◆ **Exercise requirements**
Will you give every entry again exactly as it stands?

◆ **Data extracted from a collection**
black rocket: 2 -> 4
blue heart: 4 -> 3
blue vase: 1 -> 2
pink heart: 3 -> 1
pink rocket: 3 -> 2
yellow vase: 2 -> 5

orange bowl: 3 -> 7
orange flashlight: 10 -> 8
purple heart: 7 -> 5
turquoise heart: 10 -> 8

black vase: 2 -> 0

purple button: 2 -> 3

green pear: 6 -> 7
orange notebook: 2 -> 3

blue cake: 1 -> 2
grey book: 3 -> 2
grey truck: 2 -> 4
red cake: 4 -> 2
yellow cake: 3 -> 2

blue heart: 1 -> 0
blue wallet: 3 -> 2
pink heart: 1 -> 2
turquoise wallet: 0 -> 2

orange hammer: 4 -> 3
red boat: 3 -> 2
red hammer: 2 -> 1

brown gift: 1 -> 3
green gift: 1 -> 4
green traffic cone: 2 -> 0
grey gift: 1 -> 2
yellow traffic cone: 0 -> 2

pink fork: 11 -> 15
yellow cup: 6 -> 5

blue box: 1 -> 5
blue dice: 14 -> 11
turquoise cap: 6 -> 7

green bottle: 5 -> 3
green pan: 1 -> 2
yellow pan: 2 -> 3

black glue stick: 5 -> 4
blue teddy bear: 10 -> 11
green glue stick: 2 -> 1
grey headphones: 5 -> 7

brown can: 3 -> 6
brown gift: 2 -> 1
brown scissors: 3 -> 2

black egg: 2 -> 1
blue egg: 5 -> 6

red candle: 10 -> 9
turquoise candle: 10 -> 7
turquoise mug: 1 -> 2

◆ **Response to this task**
black rocket: 2 -> 4
blue heart: 4 -> 3
blue vase: 1 -> 2
pink heart: 3 -> 1
pink rocket: 3 -> 2
yellow vase: 2 -> 5

orange bowl: 3 -> 7
orange flashlight: 10 -> 8
purple heart: 7 -> 5
turquoise heart: 10 -> 8

black vase: 2 -> 0

purple button: 2 -> 3

green pear: 6 -> 7
orange notebook: 2 -> 3

blue cake: 1 -> 2
grey book: 3 -> 2
grey truck: 2 -> 4
red cake: 4 -> 2
yellow cake: 3 -> 2

blue heart: 1 -> 0
blue wallet: 3 -> 2
pink heart: 1 -> 2
turquoise wallet: 0 -> 2

orange hammer: 4 -> 3
red boat: 3 -> 2
red hammer: 2 -> 1

brown gift: 1 -> 3
green gift: 1 -> 4
green traffic cone: 2 -> 0
grey gift: 1 -> 2
yellow traffic cone: 0 -> 2

pink fork: 11 -> 15
yellow cup: 6 -> 5

blue box: 1 -> 5
blue dice: 14 -> 11
turquoise cap: 6 -> 7

green bottle: 5 -> 3
green pan: 1 -> 2
yellow pan: 2 -> 3

black glue stick: 5 -> 4
blue teddy bear: 10 -> 11
green glue stick: 2 -> 1
grey headphones: 5 -> 7

brown can: 3 -> 6
brown gift: 2 -> 1
brown scissors: 3 -> 2

black egg: 2 -> 1
blue egg: 5 -> 6

red candle: 10 -> 9
turquoise candle: 10 -> 7
turquoise mug: 1 -> 2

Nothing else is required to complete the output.